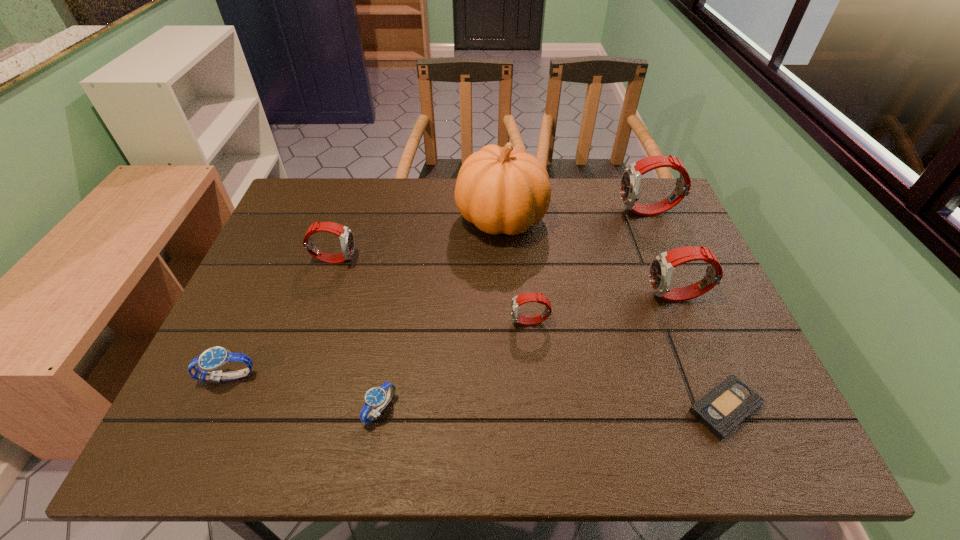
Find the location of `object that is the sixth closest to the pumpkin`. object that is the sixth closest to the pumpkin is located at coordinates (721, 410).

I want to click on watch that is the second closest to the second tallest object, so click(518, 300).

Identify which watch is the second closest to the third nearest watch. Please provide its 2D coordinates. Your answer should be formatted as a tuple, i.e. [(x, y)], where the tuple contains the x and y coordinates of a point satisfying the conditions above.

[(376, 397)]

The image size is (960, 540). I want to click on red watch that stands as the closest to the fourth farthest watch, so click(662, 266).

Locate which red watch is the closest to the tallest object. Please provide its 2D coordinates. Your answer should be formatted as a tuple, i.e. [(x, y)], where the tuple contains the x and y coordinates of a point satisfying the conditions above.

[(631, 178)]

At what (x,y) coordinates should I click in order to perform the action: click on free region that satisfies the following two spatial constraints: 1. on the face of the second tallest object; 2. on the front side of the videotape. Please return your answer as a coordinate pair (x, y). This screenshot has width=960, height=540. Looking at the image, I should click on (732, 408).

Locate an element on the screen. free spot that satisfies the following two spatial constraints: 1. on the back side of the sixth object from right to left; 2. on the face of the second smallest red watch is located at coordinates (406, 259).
################
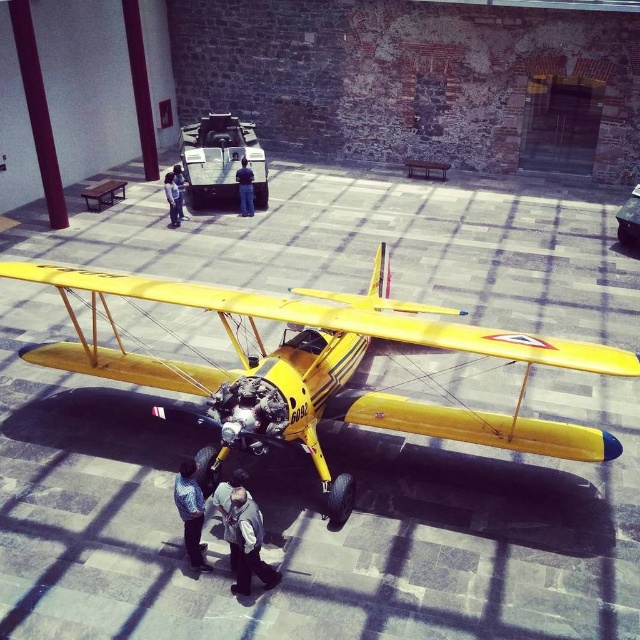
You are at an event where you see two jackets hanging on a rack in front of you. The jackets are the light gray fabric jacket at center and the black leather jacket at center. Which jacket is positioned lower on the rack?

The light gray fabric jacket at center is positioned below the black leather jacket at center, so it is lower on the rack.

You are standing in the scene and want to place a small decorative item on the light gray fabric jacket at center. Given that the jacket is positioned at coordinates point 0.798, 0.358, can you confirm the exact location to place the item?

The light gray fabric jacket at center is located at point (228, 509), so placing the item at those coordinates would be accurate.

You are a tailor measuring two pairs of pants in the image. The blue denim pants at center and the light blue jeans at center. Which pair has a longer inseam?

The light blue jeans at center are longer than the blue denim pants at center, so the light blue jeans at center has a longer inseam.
################
*What you have to do*: Rewrite the entries as a Markdown table with columns Row and Line, from the line with "You are standing" up to and including the line with "The light blue jeans at center are". Number each line in Row and leave out blank lines.

*Output for this exercise*:
| Row | Line |
|---|---|
| 1 | You are standing in the scene and want to place a small decorative item on the light gray fabric jacket at center. Given that the jacket is positioned at coordinates point 0.798, 0.358, can you confirm the exact location to place the item? |
| 2 | The light gray fabric jacket at center is located at point (228, 509), so placing the item at those coordinates would be accurate. |
| 3 | You are a tailor measuring two pairs of pants in the image. The blue denim pants at center and the light blue jeans at center. Which pair has a longer inseam? |
| 4 | The light blue jeans at center are longer than the blue denim pants at center, so the light blue jeans at center has a longer inseam. |